ABOUT THIS TASK: Would you print the lines below exactly, beginning at the line that has "black camera: 6 -> 5" and stopping after the line that has "white cone: 3 -> 1"? Only those lines, and no pictures.

--

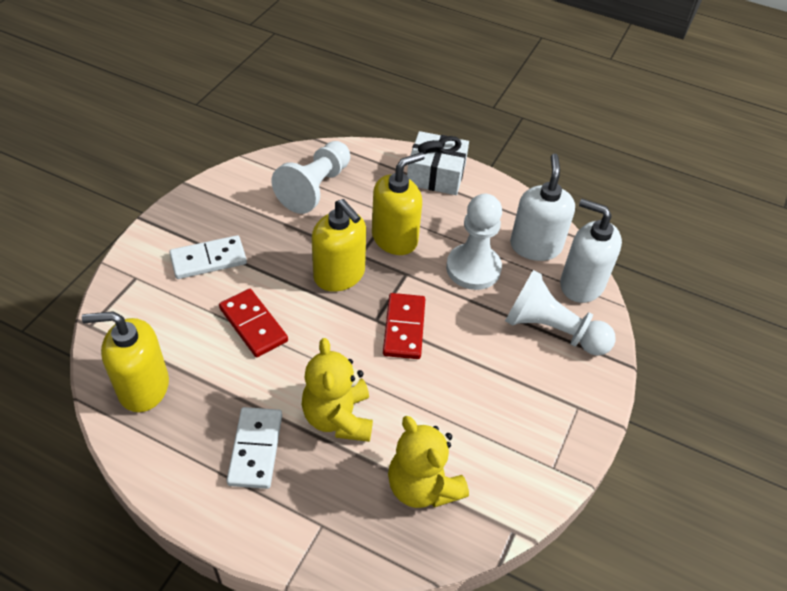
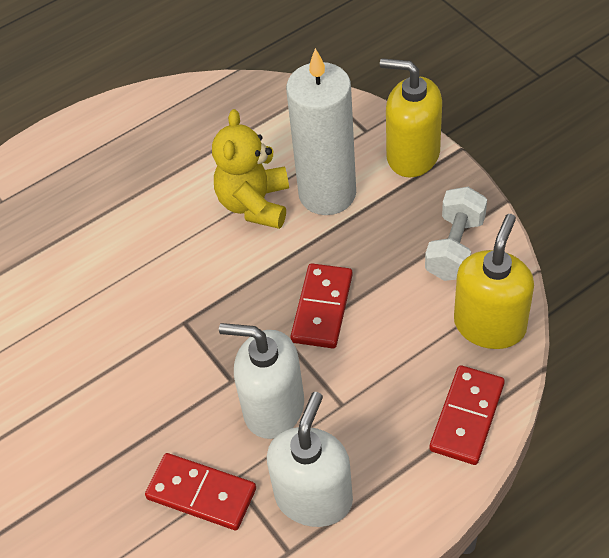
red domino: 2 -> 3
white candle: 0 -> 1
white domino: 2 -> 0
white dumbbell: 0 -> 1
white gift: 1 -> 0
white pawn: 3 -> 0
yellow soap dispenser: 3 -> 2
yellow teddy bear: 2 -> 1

--

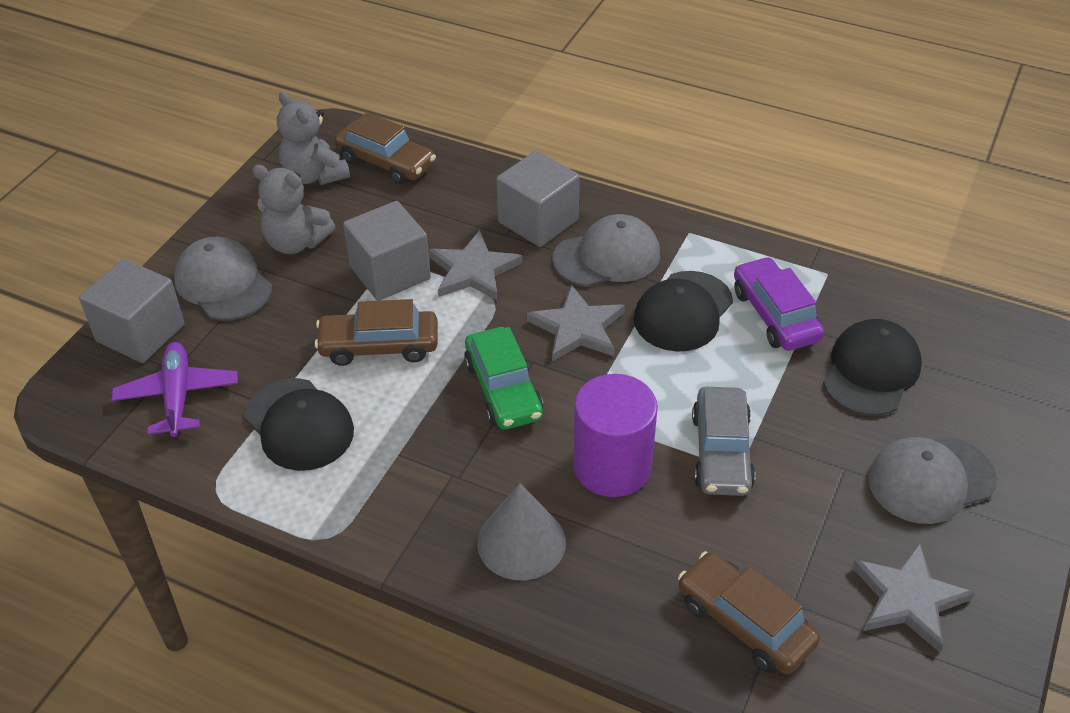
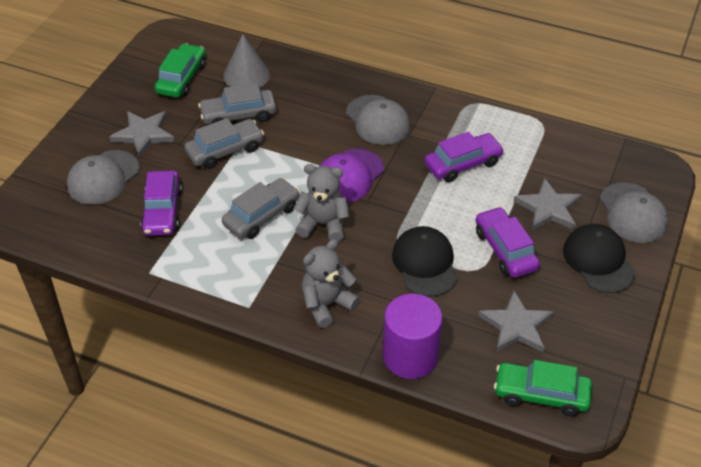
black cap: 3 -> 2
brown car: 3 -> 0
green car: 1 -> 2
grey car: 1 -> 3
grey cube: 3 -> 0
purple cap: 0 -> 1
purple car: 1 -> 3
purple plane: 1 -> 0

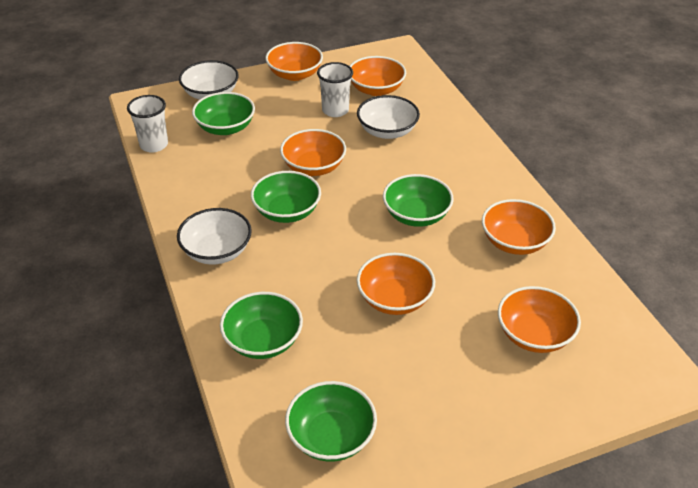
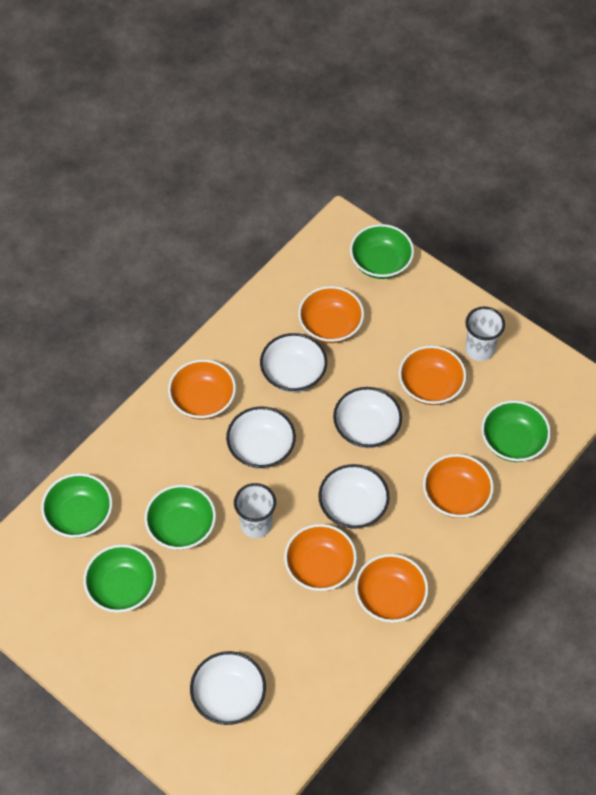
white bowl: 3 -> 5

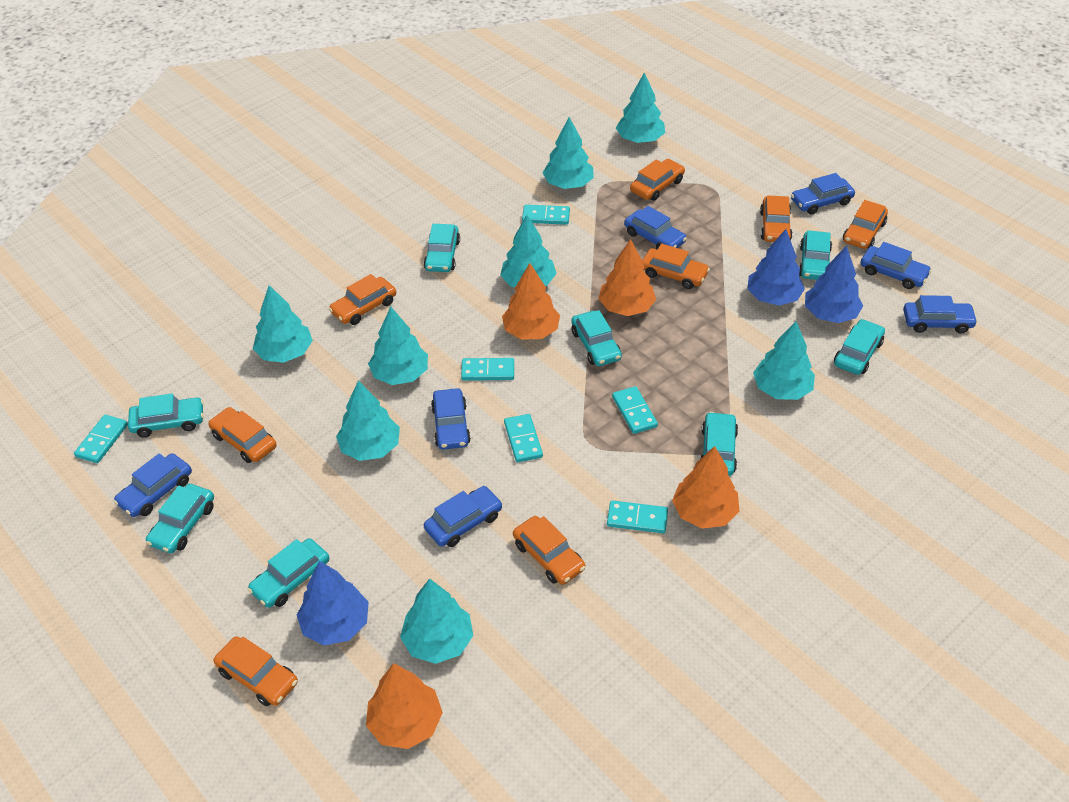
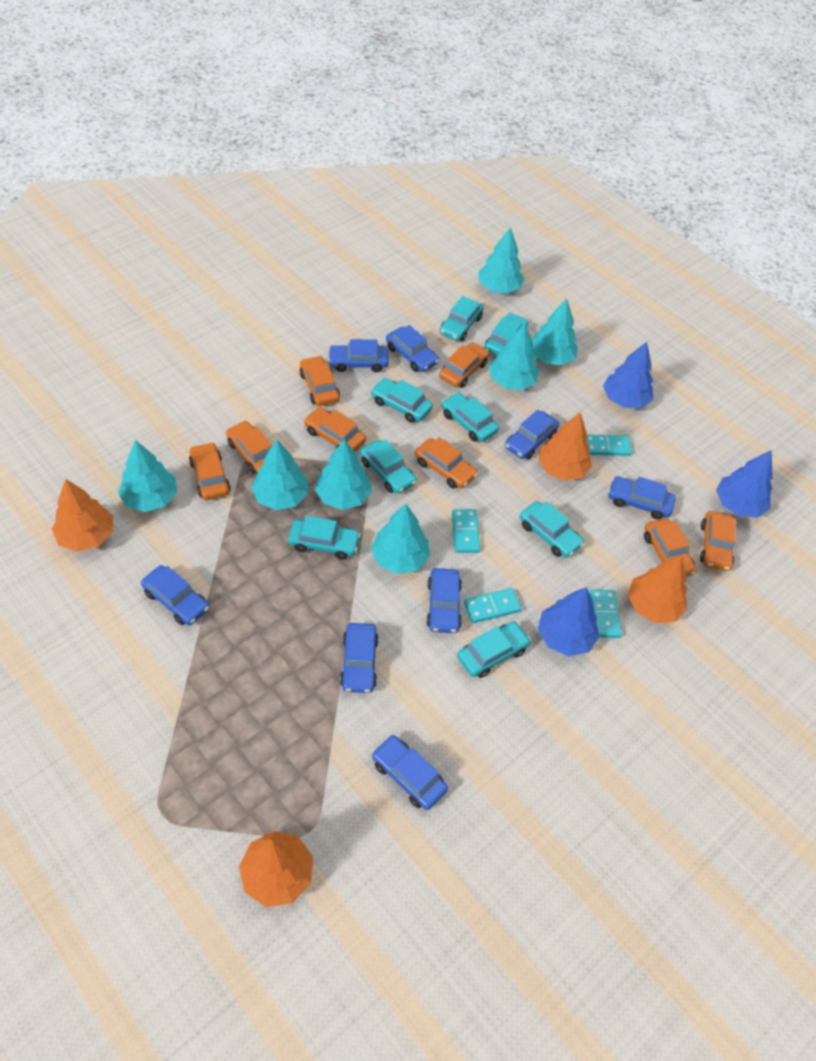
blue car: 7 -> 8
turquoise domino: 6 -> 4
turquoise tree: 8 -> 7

--

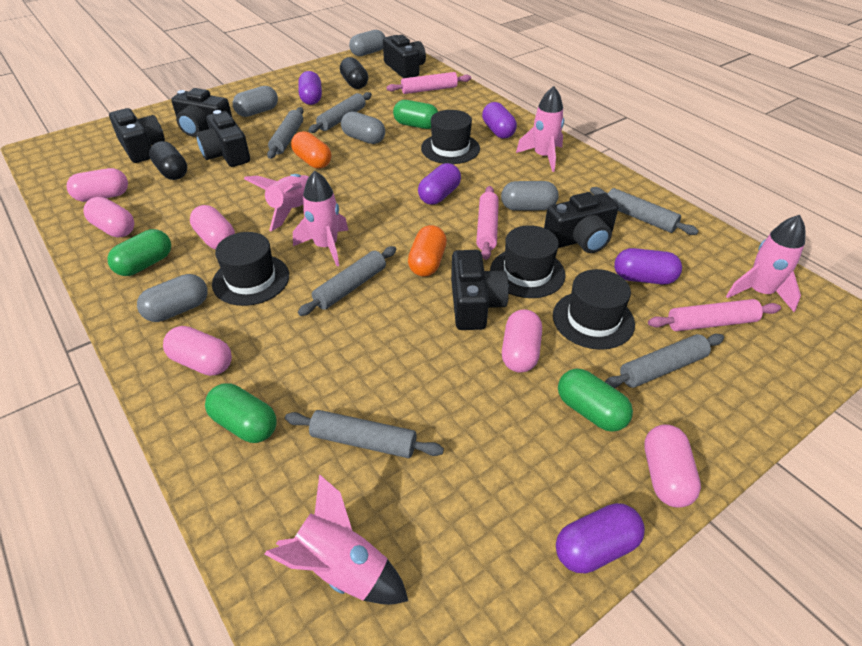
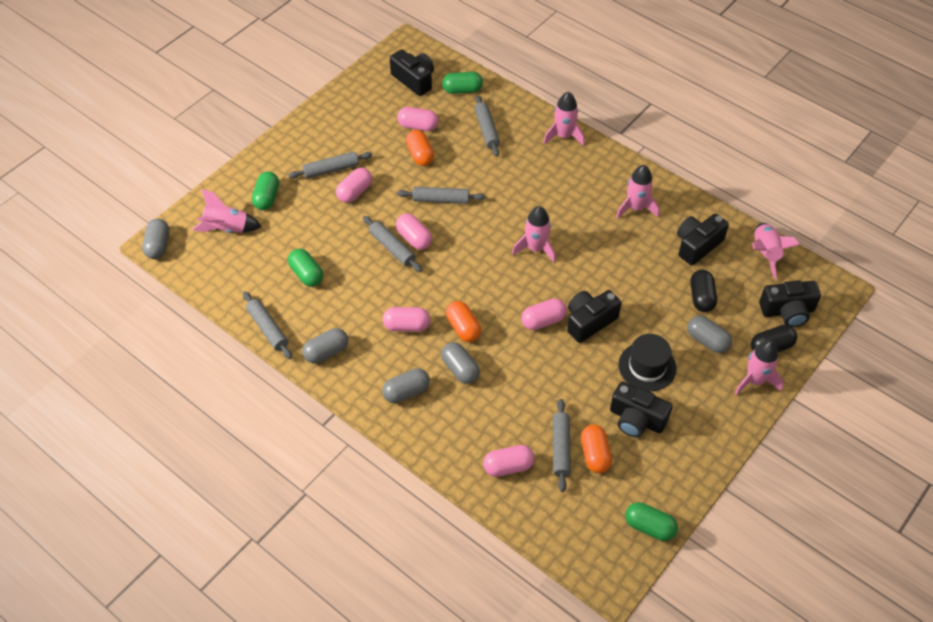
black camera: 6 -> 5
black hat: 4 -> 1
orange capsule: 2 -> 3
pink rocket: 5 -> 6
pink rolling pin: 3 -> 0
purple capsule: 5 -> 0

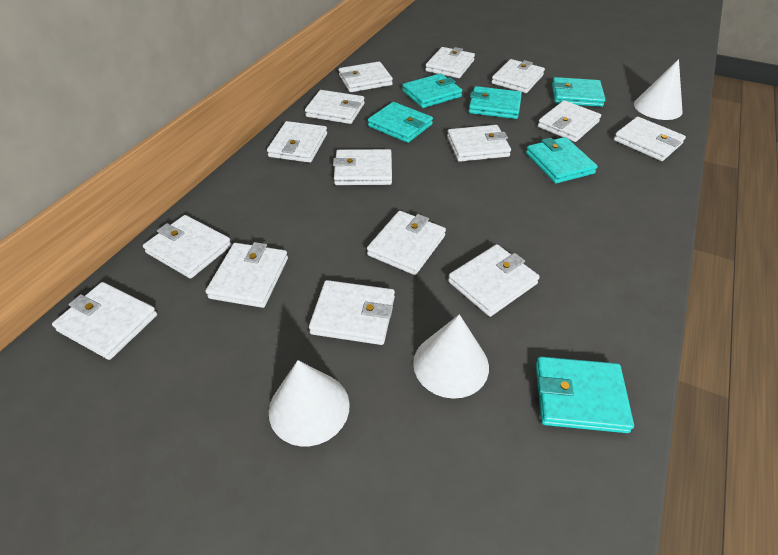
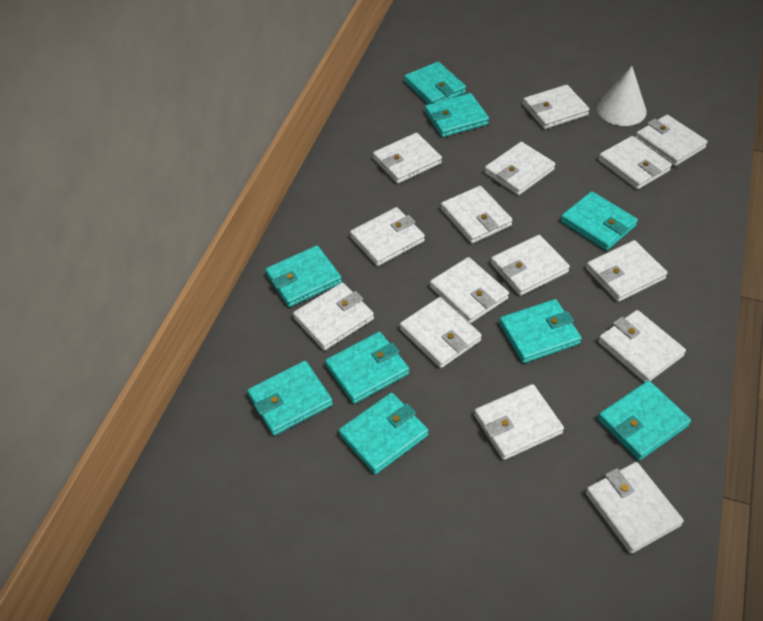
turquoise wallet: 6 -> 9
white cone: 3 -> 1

--

RESULT OF THIS TASK:
black camera: 6 -> 5
black hat: 4 -> 1
orange capsule: 2 -> 3
pink rocket: 5 -> 6
pink rolling pin: 3 -> 0
purple capsule: 5 -> 0

turquoise wallet: 6 -> 9
white cone: 3 -> 1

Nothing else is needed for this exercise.